WORK INSTRUCTIONS:
Copy out the entries below exactly as they stand, but only from the line containing "lime brick B9:C9" through the line containing "purple tile M7".

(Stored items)
[Start of section]

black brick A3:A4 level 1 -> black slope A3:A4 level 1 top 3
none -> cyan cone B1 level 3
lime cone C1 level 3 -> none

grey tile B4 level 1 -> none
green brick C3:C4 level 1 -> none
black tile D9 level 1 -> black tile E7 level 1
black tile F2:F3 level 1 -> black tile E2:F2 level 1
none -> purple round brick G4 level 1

[End of section]
[Start of section]

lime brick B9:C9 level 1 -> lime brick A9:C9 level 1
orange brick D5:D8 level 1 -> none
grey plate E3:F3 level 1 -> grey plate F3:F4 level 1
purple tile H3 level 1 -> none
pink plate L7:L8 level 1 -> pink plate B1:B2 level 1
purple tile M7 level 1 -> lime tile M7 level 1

[End of section]

REPLY:
lime brick B9:C9 level 1 -> lime brick A9:C9 level 1
orange brick D5:D8 level 1 -> none
grey plate E3:F3 level 1 -> grey plate F3:F4 level 1
purple tile H3 level 1 -> none
pink plate L7:L8 level 1 -> pink plate B1:B2 level 1
purple tile M7 level 1 -> lime tile M7 level 1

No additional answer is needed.